== ENTRIES PROVIDED ==
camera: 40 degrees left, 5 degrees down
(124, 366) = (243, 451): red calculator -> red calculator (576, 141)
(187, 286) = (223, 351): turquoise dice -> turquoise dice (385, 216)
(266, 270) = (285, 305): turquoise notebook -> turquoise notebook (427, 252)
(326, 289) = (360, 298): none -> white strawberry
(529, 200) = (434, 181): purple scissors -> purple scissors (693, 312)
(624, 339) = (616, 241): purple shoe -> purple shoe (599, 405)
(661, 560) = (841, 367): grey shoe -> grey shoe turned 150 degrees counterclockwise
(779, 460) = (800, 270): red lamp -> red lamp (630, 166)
===
== ENTRIES PROVIDED ==
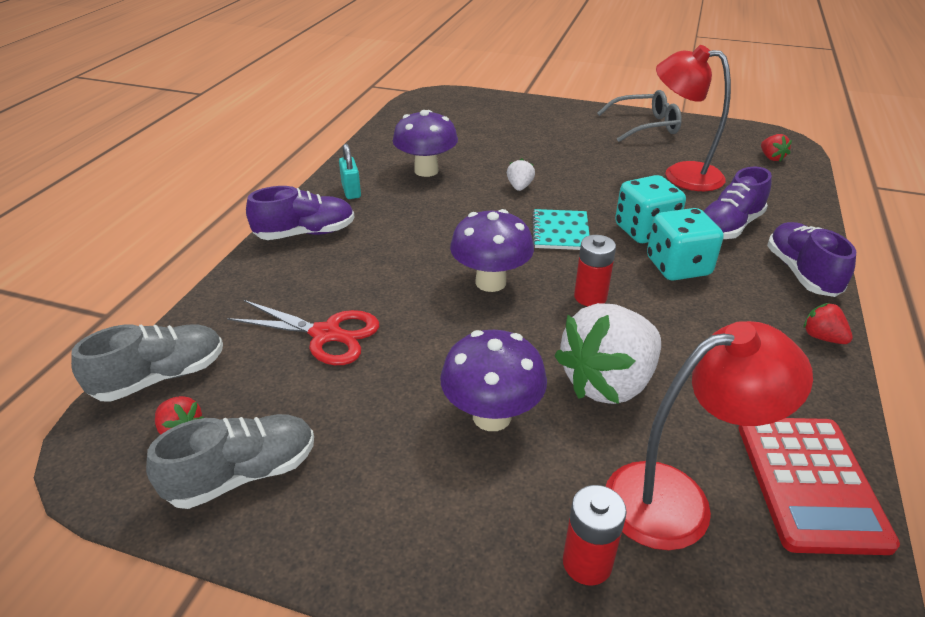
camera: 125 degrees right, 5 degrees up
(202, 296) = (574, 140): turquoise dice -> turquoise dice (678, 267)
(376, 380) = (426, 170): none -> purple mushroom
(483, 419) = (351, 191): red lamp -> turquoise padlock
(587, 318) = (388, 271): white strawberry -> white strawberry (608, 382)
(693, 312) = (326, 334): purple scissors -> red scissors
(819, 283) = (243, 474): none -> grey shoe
===
◆ **WORK TO COMPLETE**: Across the data, find each line that has "degrees" in it and copy that line.

◆ **YOUR RESPONSE**:
camera: 40 degrees left, 5 degrees down
(661, 560) = (841, 367): grey shoe -> grey shoe turned 150 degrees counterclockwise
camera: 125 degrees right, 5 degrees up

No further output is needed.